You are asked to repeat the listing word for word and to leave out its pictures.

• • • • •

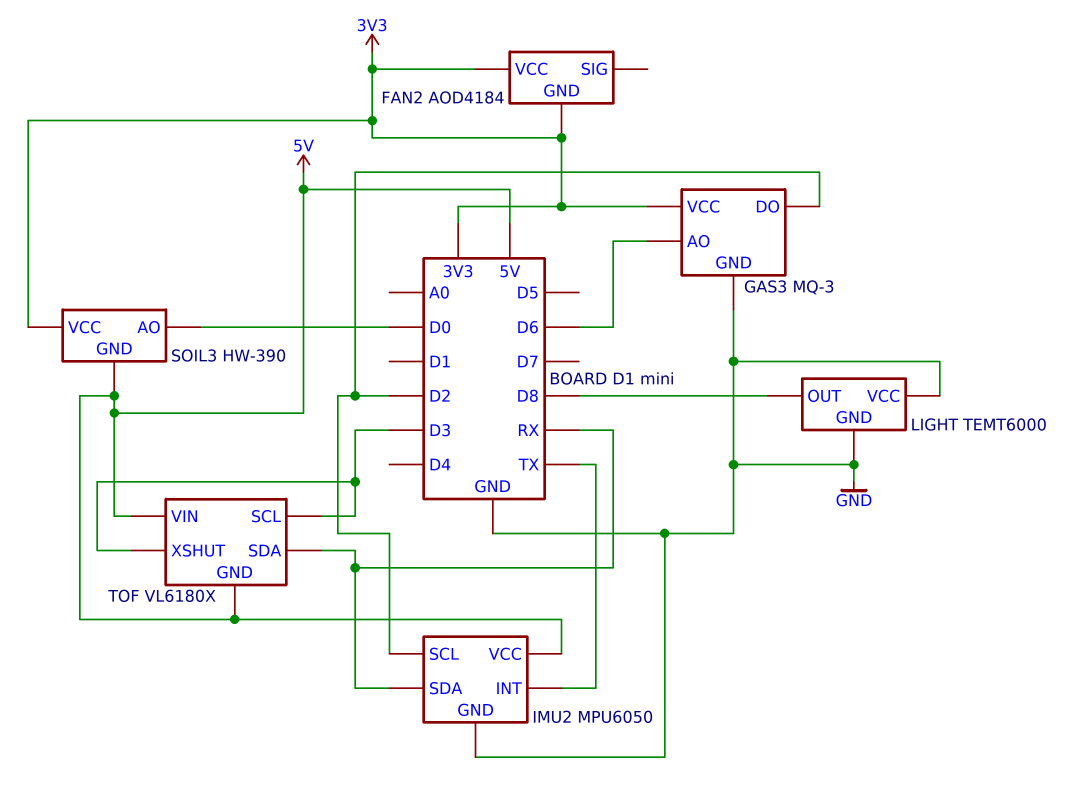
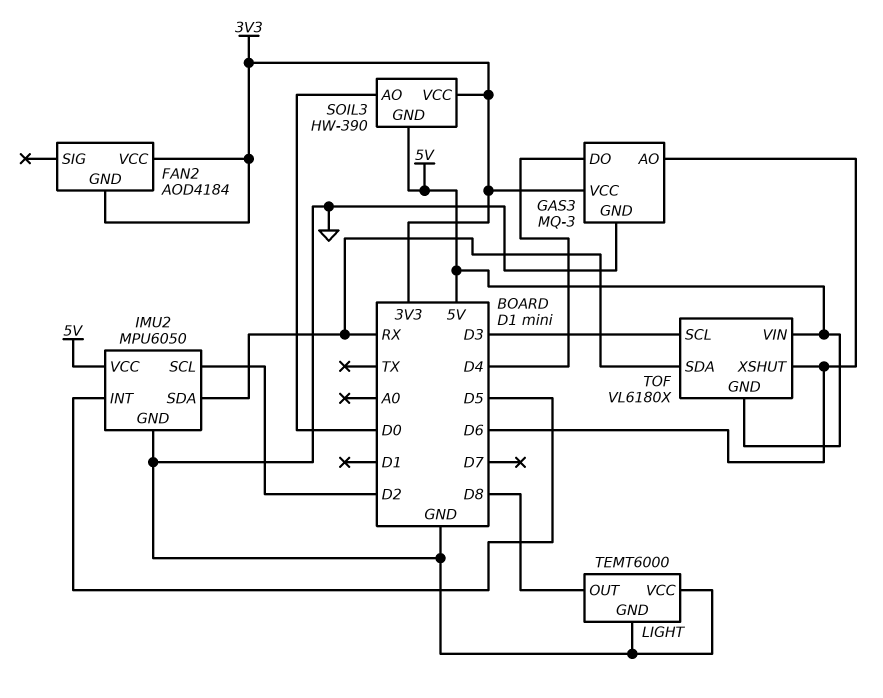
GAS3 pin DO: D2 -> D4
IMU2 pin INT: TX -> D5
TOF pin XSHUT: D3 -> D6

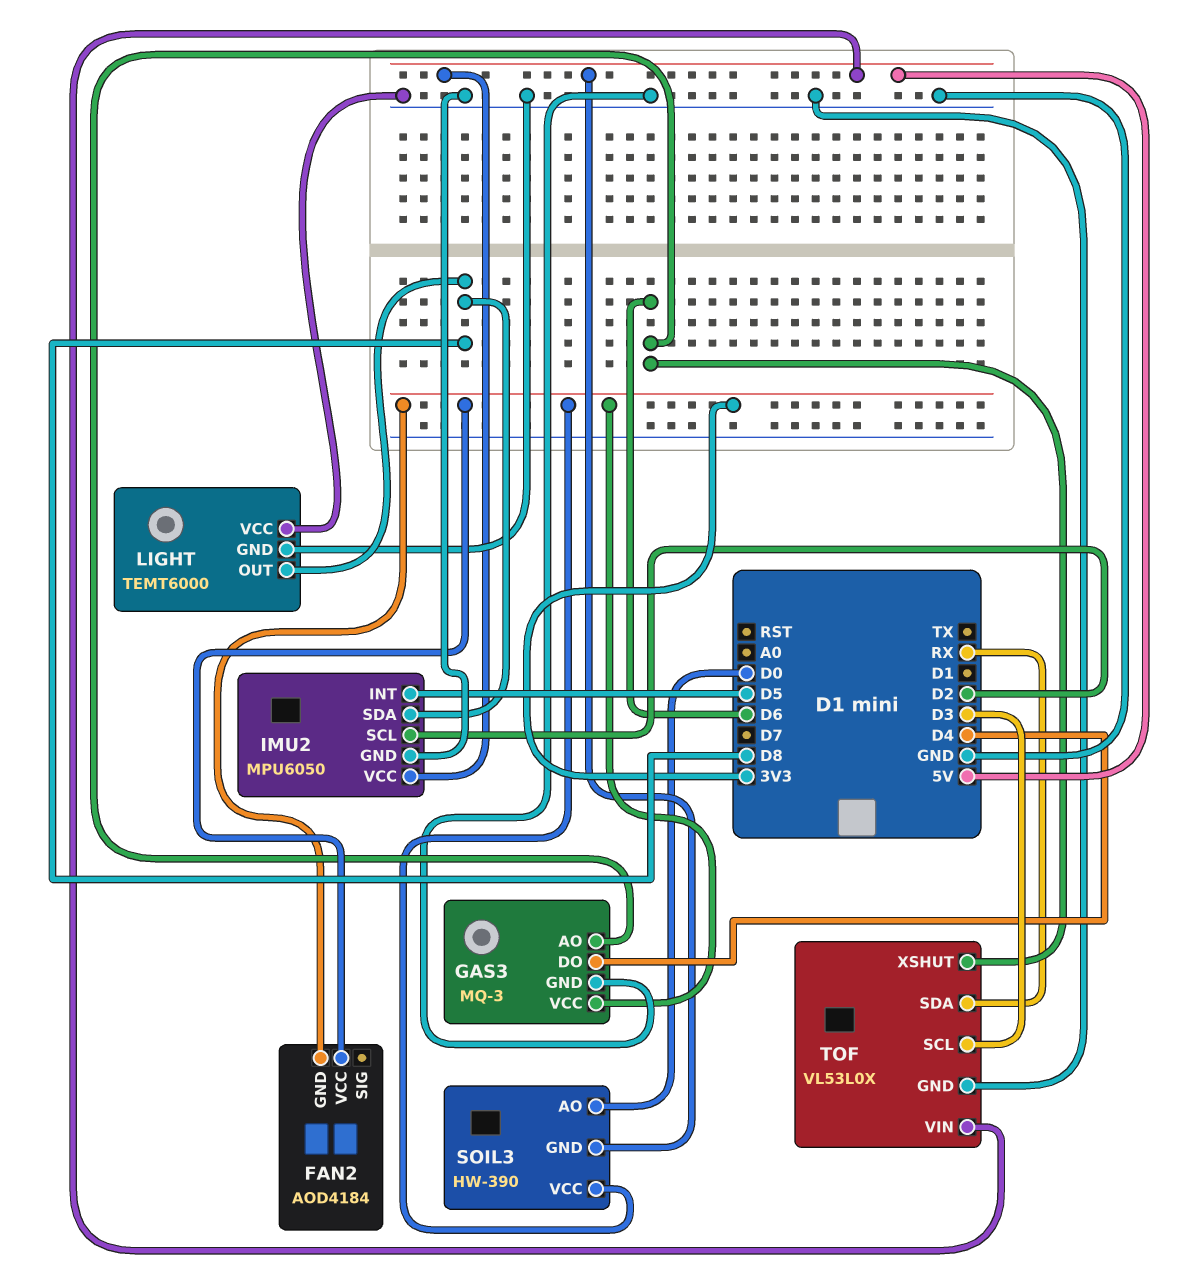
IMU2 pin SDA: RX -> D8
TOF: VL6180X -> VL53L0X
TOF pin GND: 5V -> GND

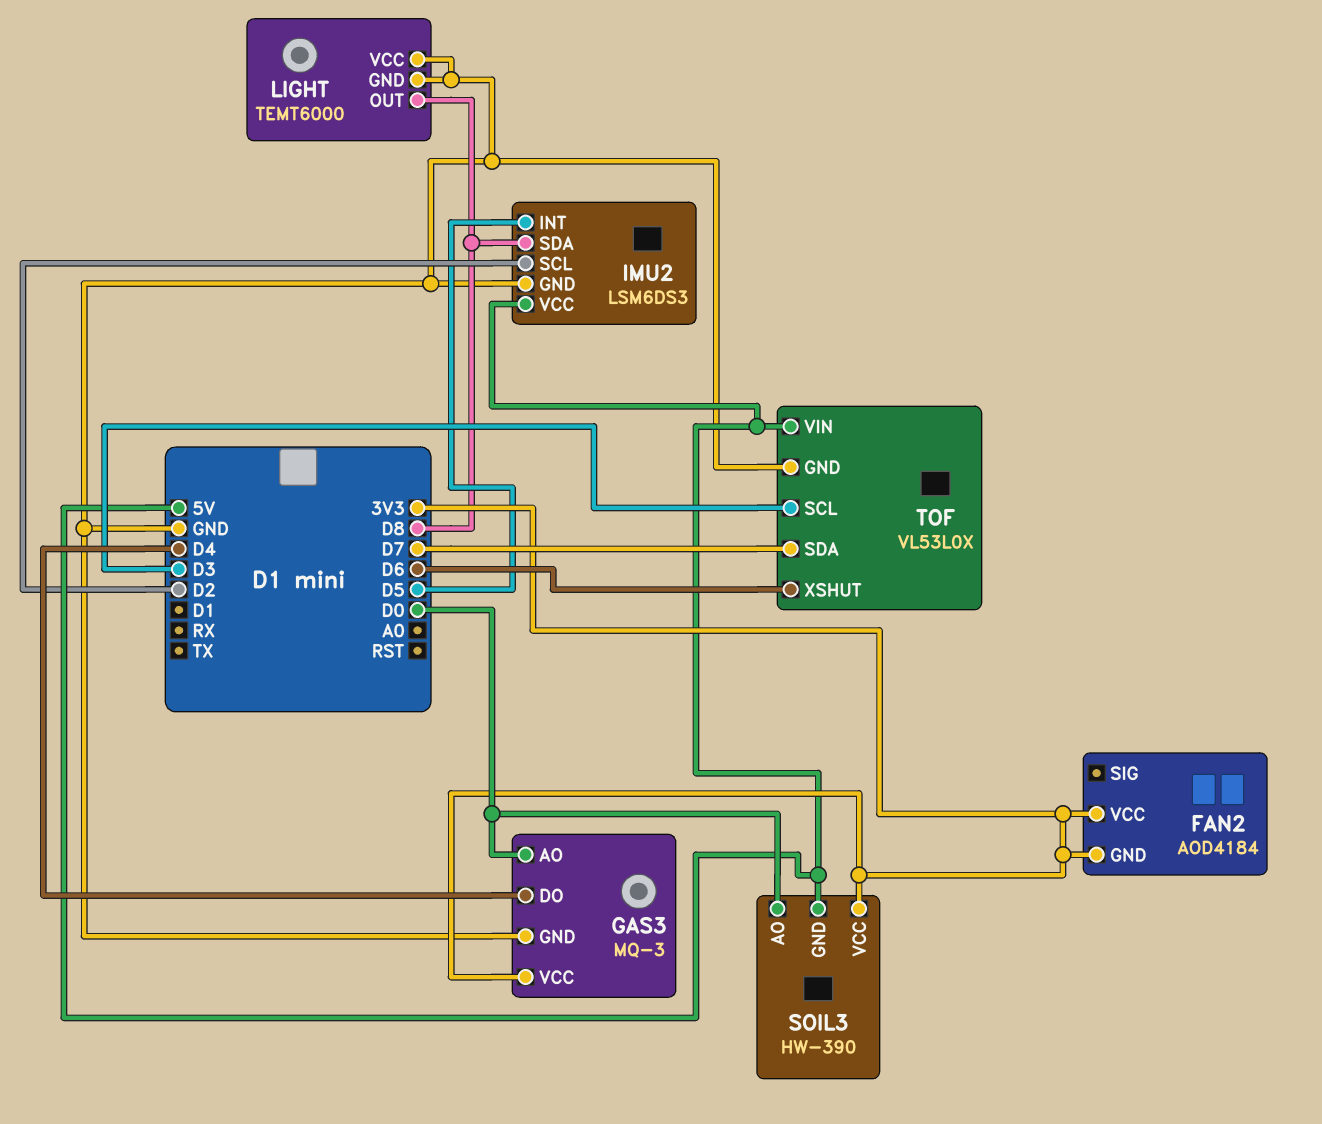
GAS3 pin AO: D6 -> D0
IMU2: MPU6050 -> LSM6DS3
TOF pin SDA: RX -> D7

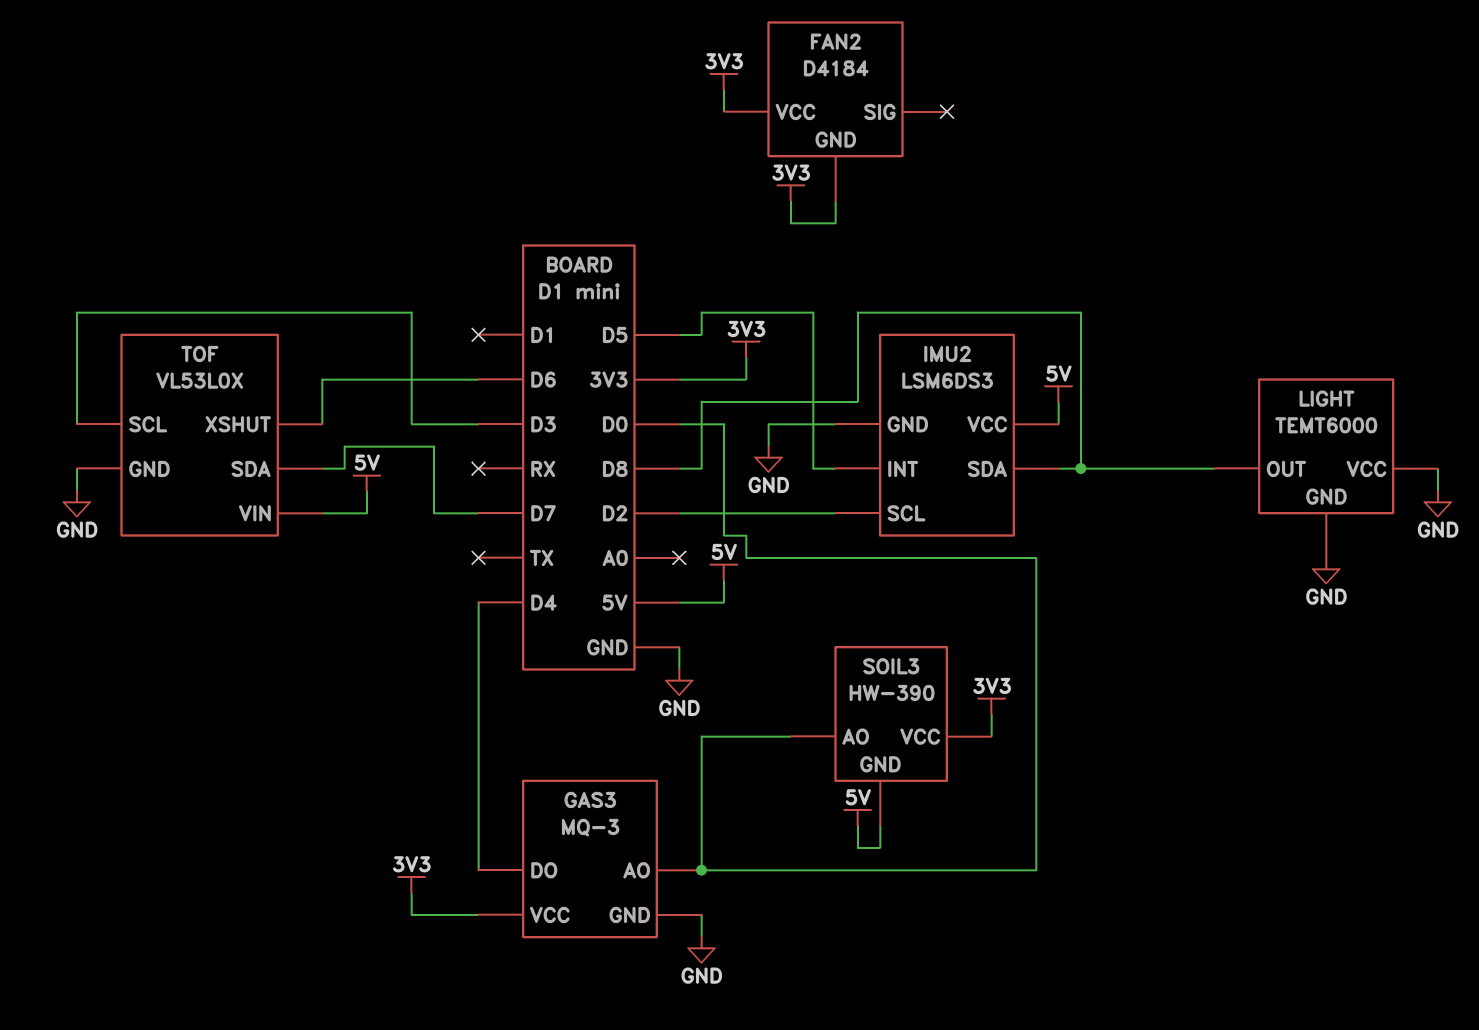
FAN2: AOD4184 -> D4184

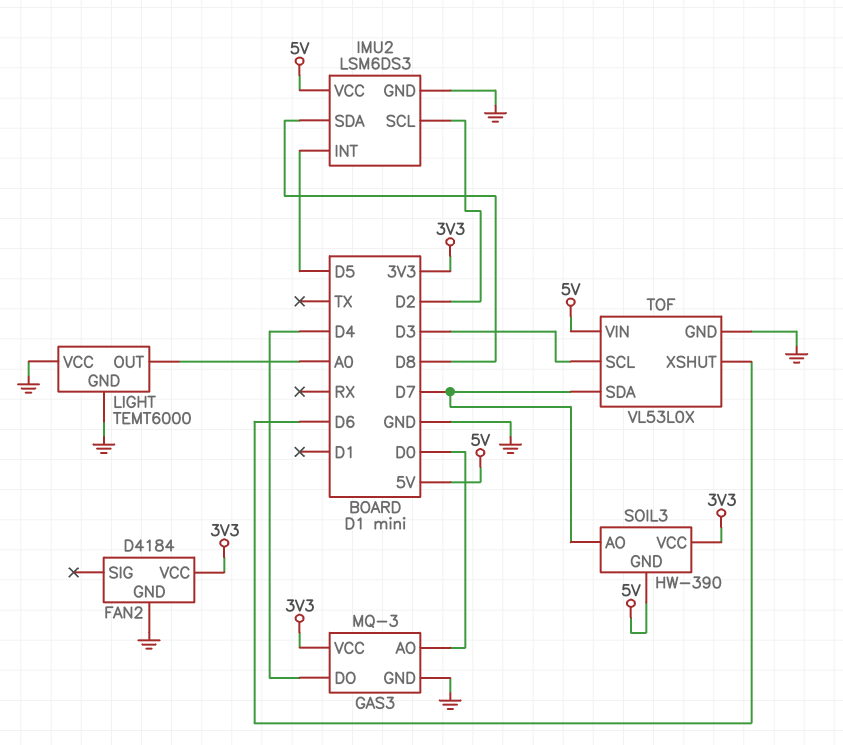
FAN2 pin GND: 3V3 -> GND
LIGHT pin OUT: D8 -> A0
SOIL3 pin AO: D0 -> D7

• • • • •

• Written reply
GAS3 pin DO: D2 -> D4
IMU2 pin INT: TX -> D5
TOF pin XSHUT: D3 -> D6

IMU2 pin SDA: RX -> D8
TOF: VL6180X -> VL53L0X
TOF pin GND: 5V -> GND

GAS3 pin AO: D6 -> D0
IMU2: MPU6050 -> LSM6DS3
TOF pin SDA: RX -> D7

FAN2: AOD4184 -> D4184

FAN2 pin GND: 3V3 -> GND
LIGHT pin OUT: D8 -> A0
SOIL3 pin AO: D0 -> D7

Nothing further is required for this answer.